Work task |
Retype, word for word, only the lines from the one containing "green banana: 4 -> 0" through the last line of the listing below. Pictures do not belong in the result.

=== Begin Enclosure ===

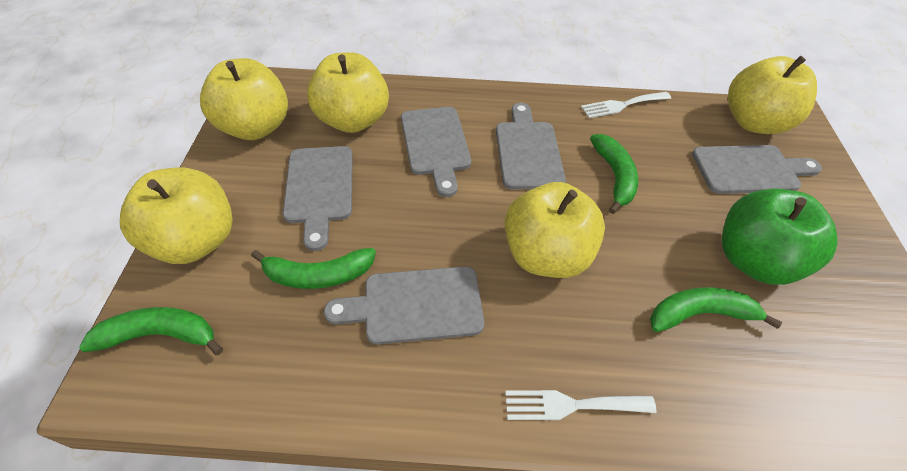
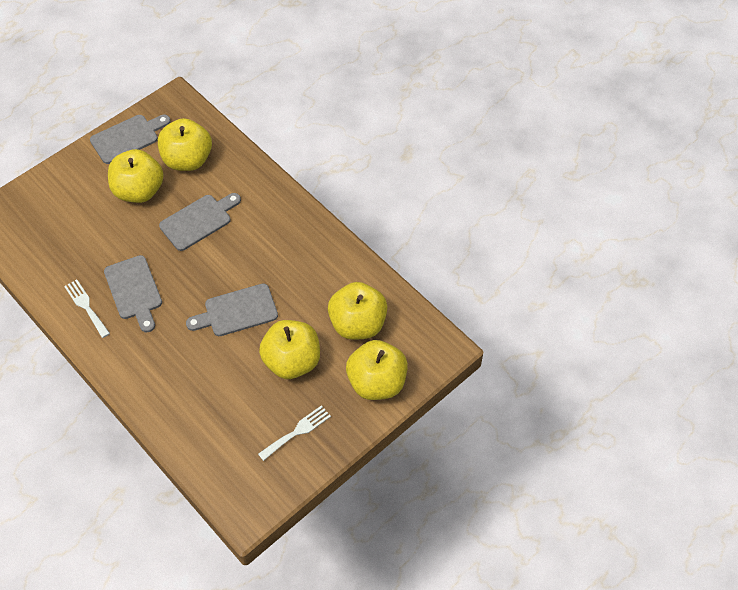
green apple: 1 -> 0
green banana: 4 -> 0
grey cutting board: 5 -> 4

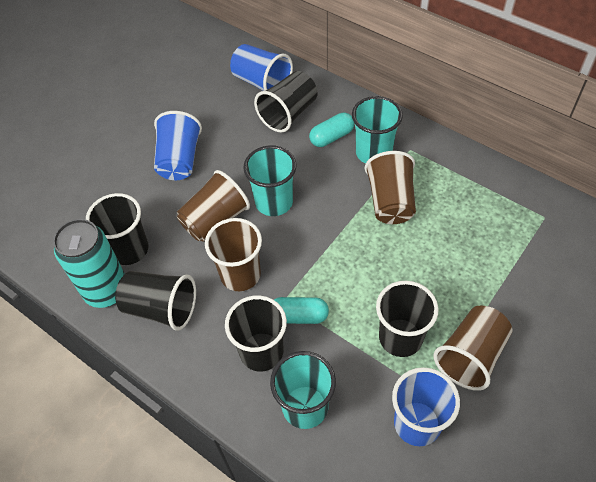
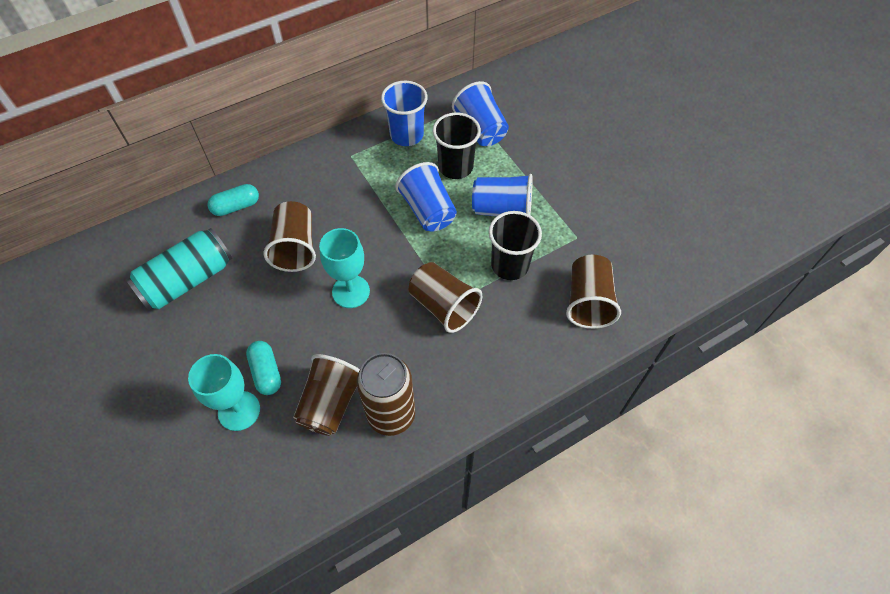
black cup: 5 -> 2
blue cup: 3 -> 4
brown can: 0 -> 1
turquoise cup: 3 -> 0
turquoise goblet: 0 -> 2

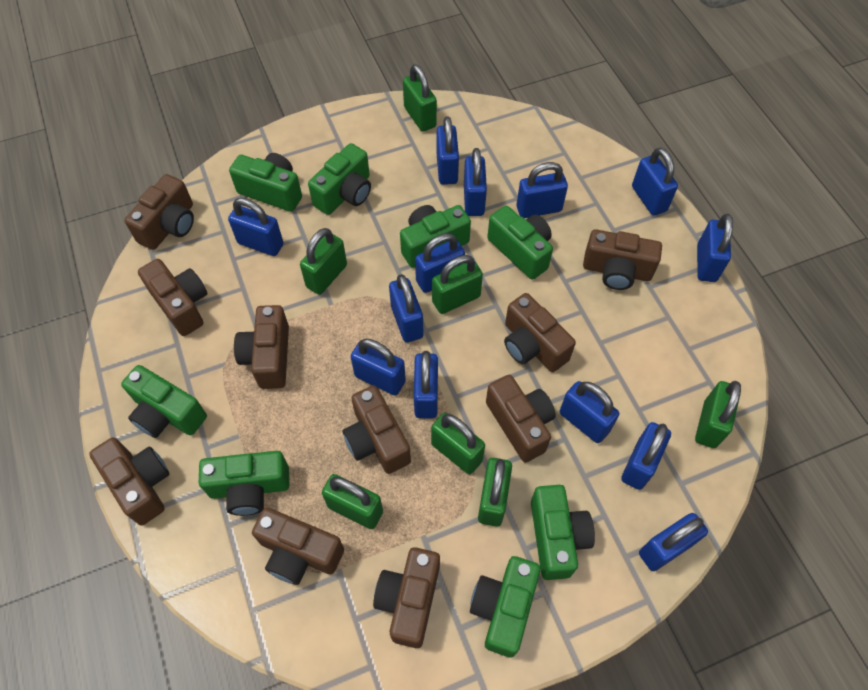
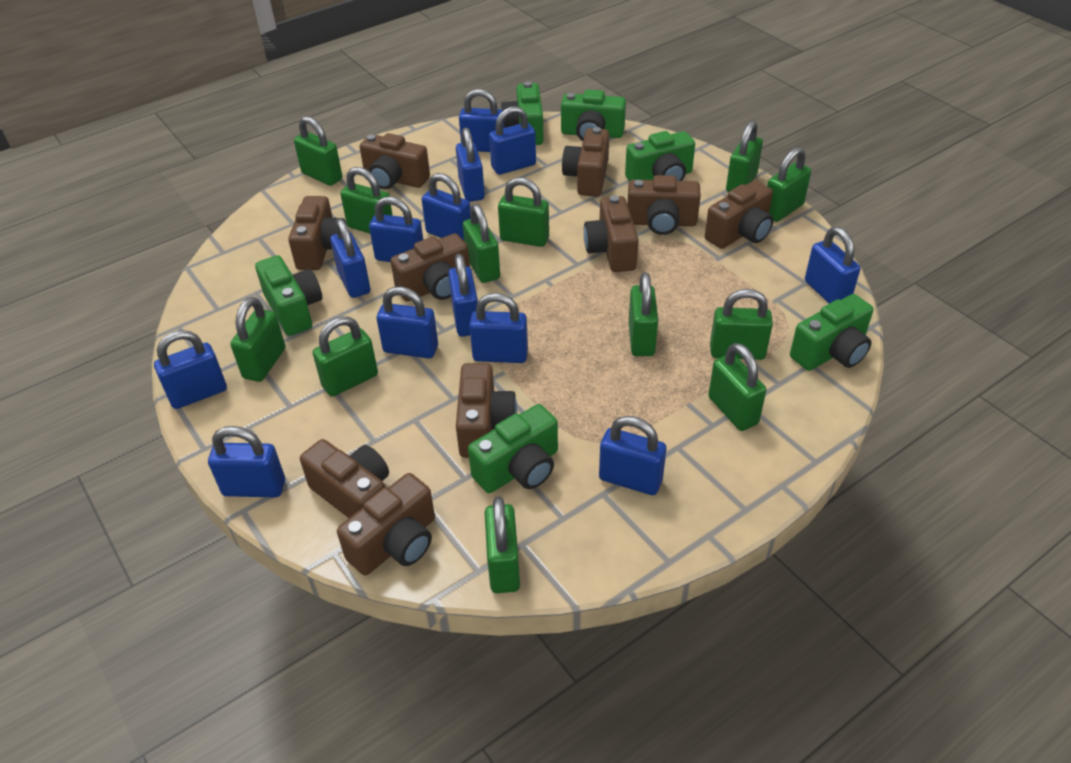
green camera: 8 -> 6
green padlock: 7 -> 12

=== End Enclosure ===

Response to this task |
green banana: 4 -> 0
grey cutting board: 5 -> 4

black cup: 5 -> 2
blue cup: 3 -> 4
brown can: 0 -> 1
turquoise cup: 3 -> 0
turquoise goblet: 0 -> 2

green camera: 8 -> 6
green padlock: 7 -> 12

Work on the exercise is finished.